> _The problem_: Copy out each line of the material exactly. Pictures do not belong in the copy.

> _Source records_:

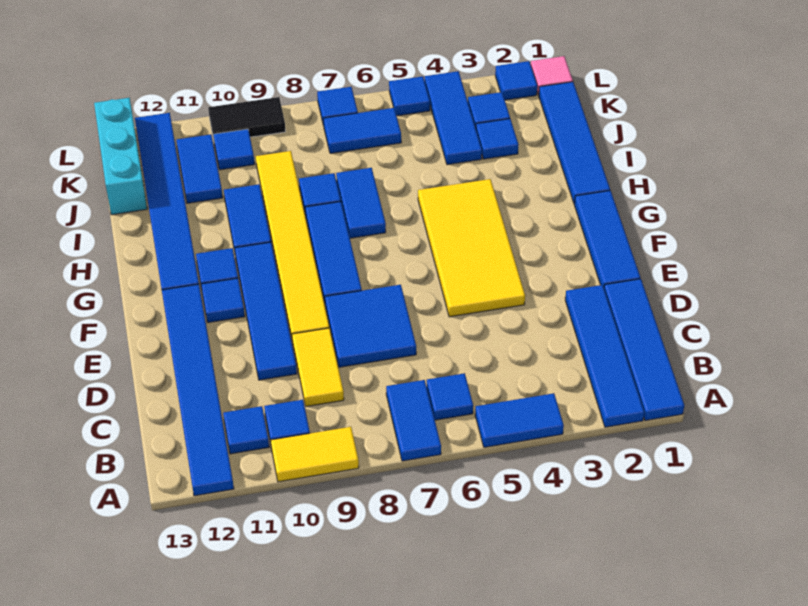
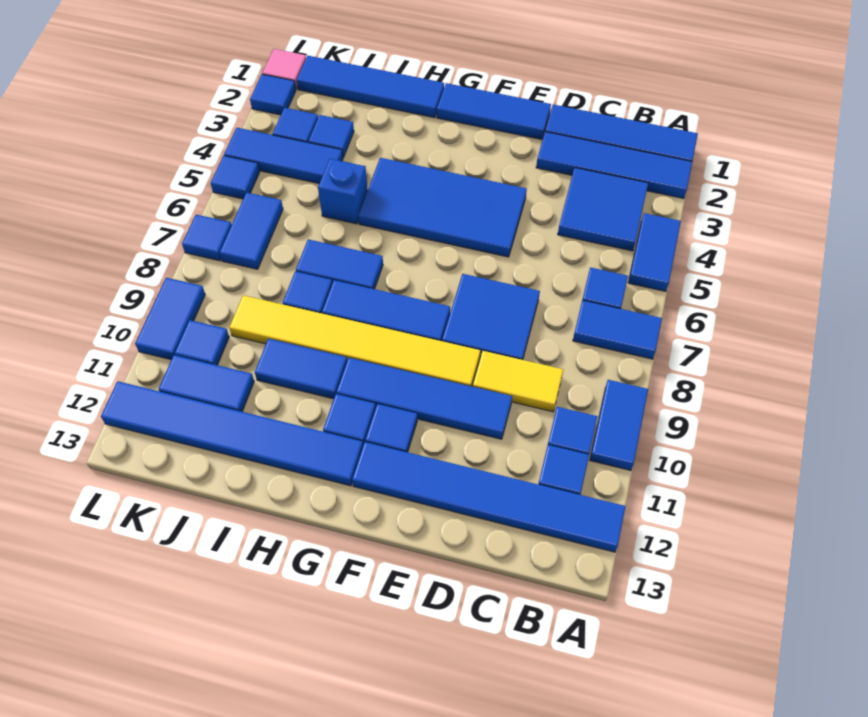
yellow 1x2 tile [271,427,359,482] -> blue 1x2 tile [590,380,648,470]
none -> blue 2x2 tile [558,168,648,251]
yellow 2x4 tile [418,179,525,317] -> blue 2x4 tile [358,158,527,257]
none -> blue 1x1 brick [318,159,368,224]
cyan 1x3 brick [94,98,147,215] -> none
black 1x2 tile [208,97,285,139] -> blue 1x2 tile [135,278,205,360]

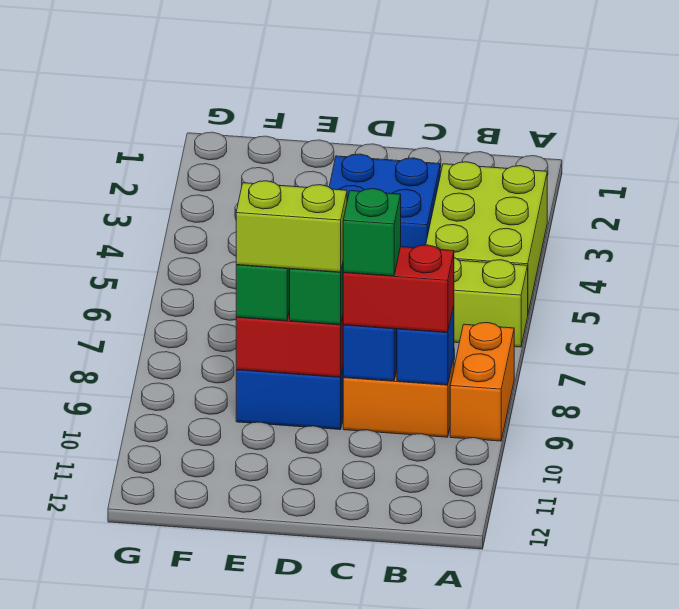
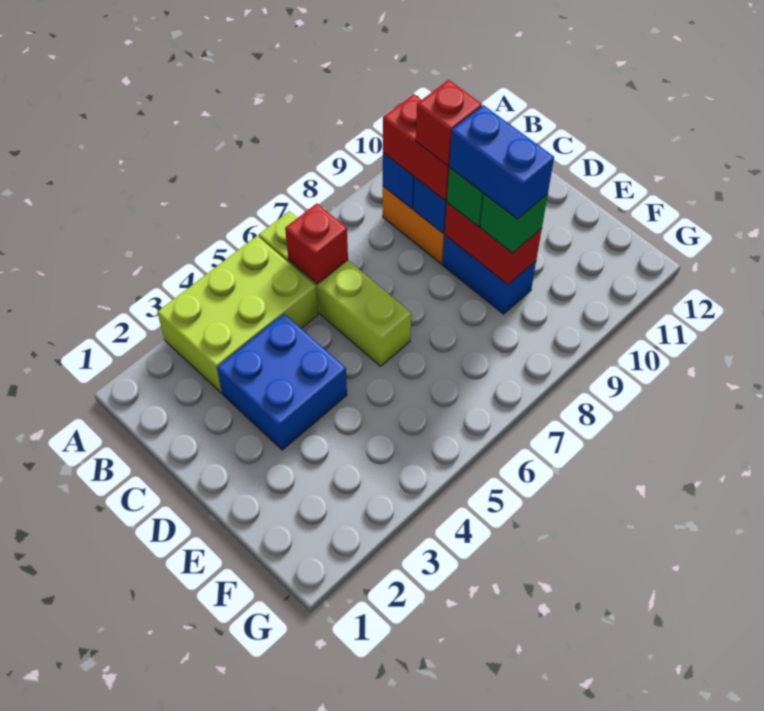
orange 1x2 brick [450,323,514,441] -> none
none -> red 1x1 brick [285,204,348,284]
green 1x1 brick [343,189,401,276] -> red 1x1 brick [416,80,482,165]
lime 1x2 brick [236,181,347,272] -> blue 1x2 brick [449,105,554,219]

> _Task response_:
yellow 1x2 tile [271,427,359,482] -> blue 1x2 tile [590,380,648,470]
none -> blue 2x2 tile [558,168,648,251]
yellow 2x4 tile [418,179,525,317] -> blue 2x4 tile [358,158,527,257]
none -> blue 1x1 brick [318,159,368,224]
cyan 1x3 brick [94,98,147,215] -> none
black 1x2 tile [208,97,285,139] -> blue 1x2 tile [135,278,205,360]

orange 1x2 brick [450,323,514,441] -> none
none -> red 1x1 brick [285,204,348,284]
green 1x1 brick [343,189,401,276] -> red 1x1 brick [416,80,482,165]
lime 1x2 brick [236,181,347,272] -> blue 1x2 brick [449,105,554,219]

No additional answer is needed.